──────── INFORMATION GIVEN

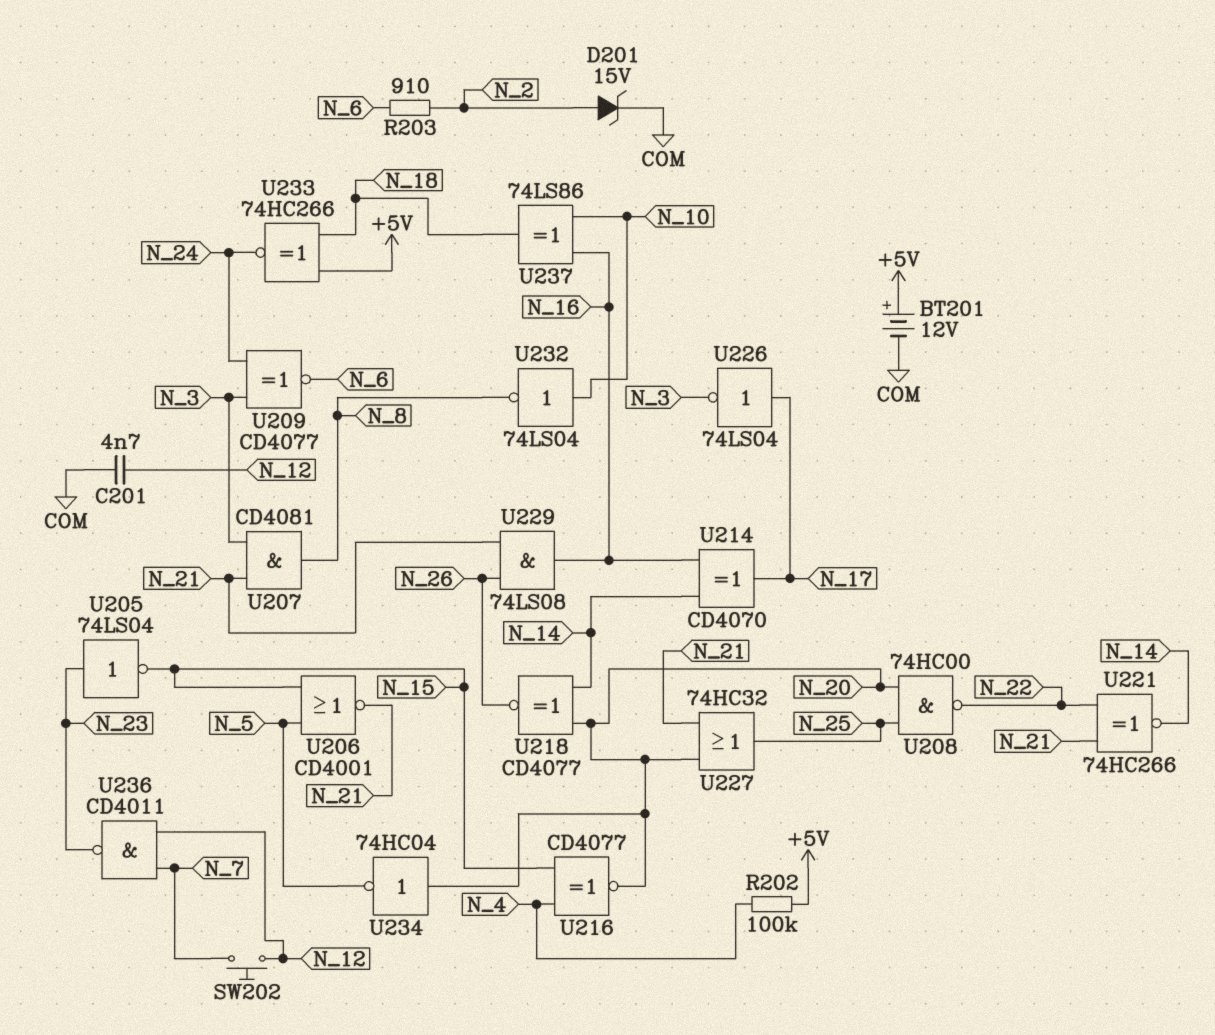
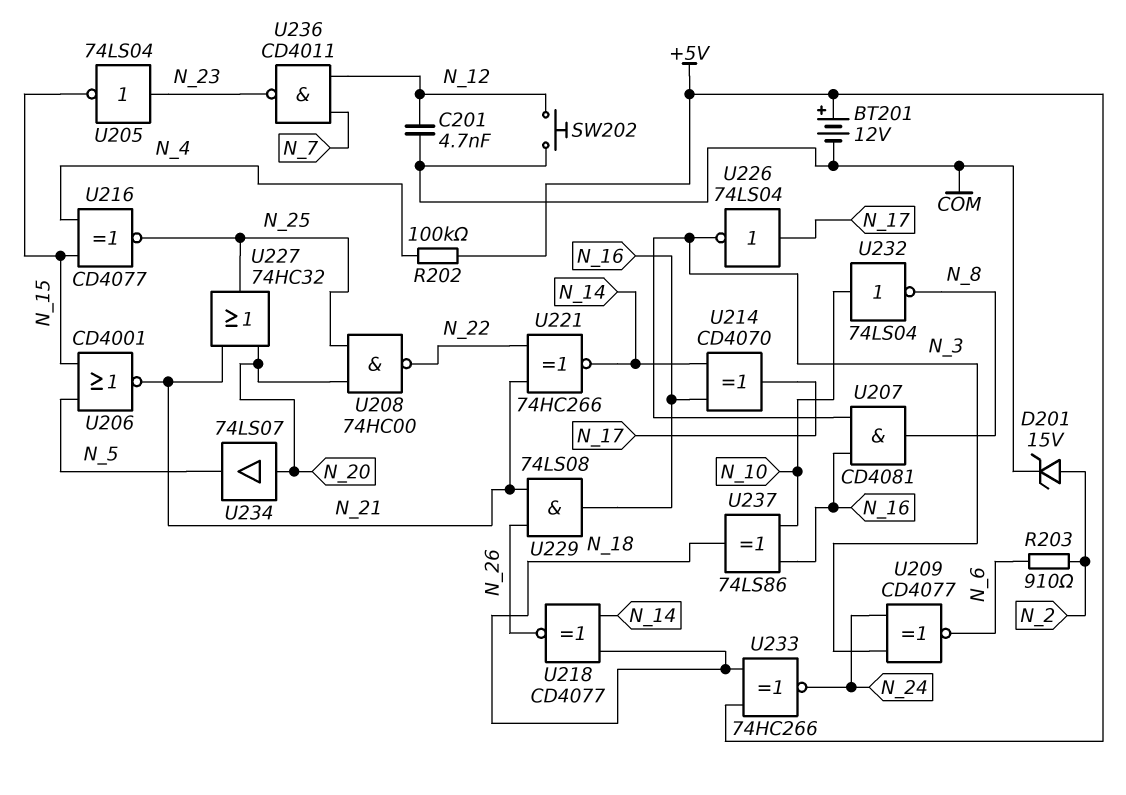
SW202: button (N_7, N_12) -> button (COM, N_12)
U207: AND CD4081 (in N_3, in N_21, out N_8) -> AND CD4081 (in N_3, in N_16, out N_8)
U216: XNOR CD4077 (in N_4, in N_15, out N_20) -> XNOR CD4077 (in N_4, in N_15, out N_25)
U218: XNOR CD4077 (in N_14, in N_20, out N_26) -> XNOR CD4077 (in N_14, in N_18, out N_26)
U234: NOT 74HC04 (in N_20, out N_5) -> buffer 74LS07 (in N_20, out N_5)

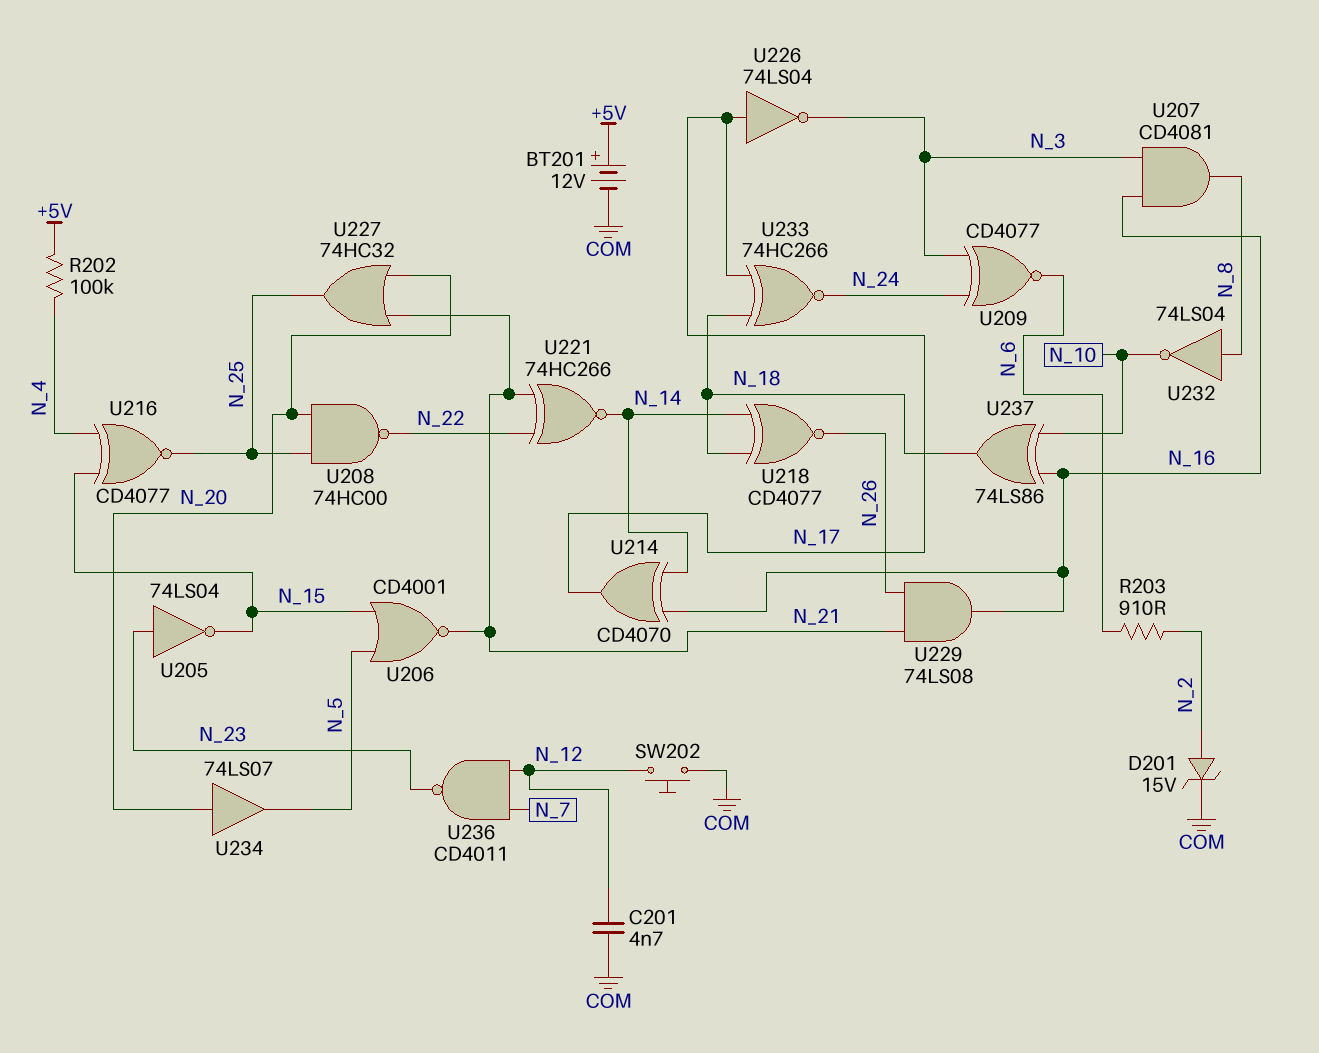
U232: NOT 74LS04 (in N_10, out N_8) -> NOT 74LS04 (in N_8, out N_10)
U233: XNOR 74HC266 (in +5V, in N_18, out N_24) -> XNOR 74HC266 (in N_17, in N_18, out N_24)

────────────────
──────── INFORMATION GIVEN

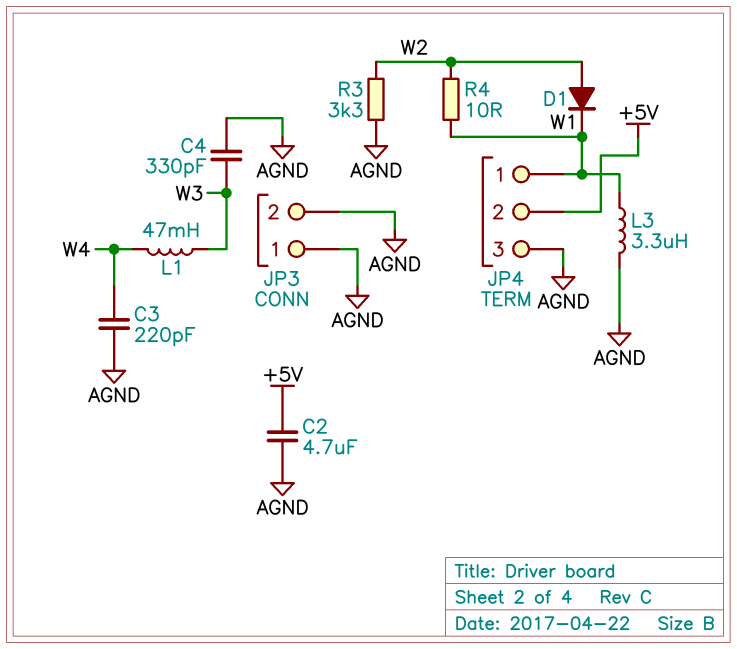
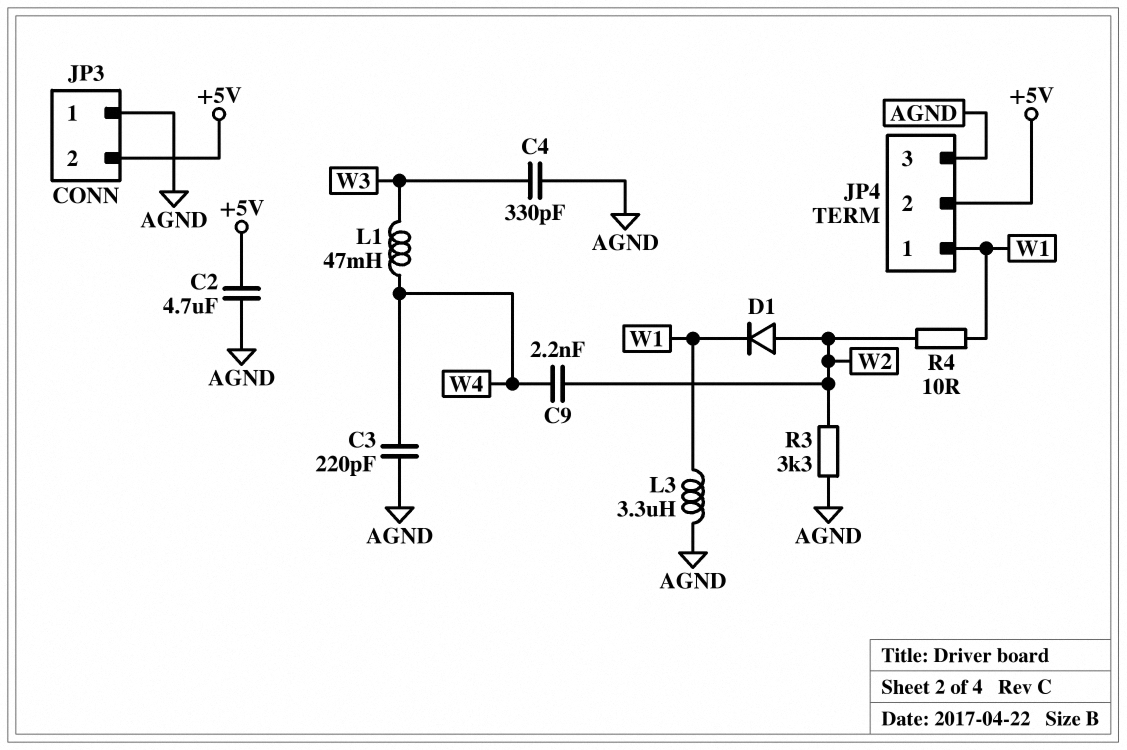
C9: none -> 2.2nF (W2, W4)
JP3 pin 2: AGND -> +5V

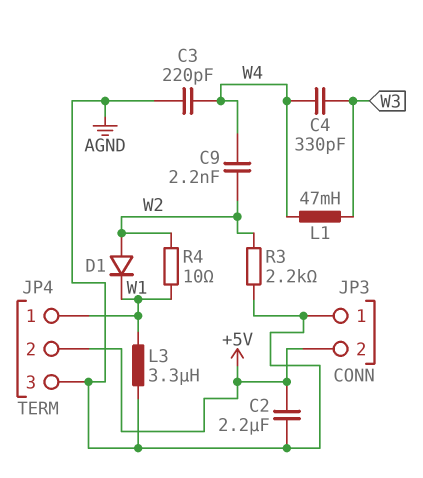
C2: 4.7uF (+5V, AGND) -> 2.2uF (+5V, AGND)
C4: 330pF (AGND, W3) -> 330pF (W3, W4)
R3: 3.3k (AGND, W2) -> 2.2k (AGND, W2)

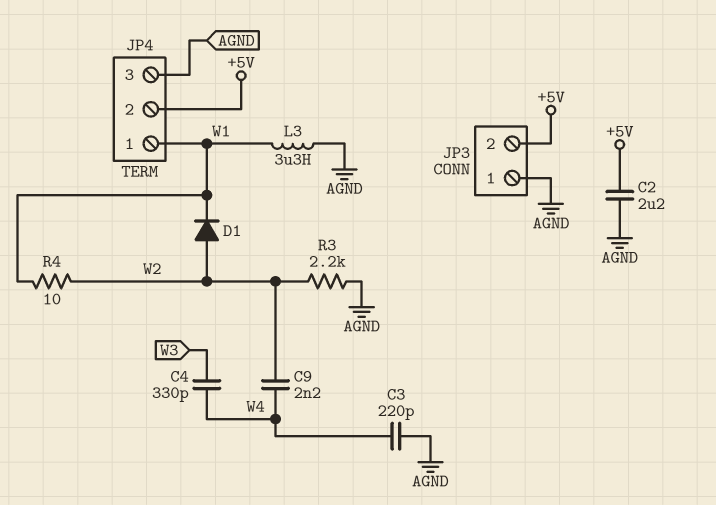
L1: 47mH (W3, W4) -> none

────────────────

**ASSIGNMENT:** In the entries above, locate every line with the word "AGND" and copy it.

**SOLUTION TO THE EXERCISE:**
JP3 pin 2: AGND -> +5V
C2: 4.7uF (+5V, AGND) -> 2.2uF (+5V, AGND)
C4: 330pF (AGND, W3) -> 330pF (W3, W4)
R3: 3.3k (AGND, W2) -> 2.2k (AGND, W2)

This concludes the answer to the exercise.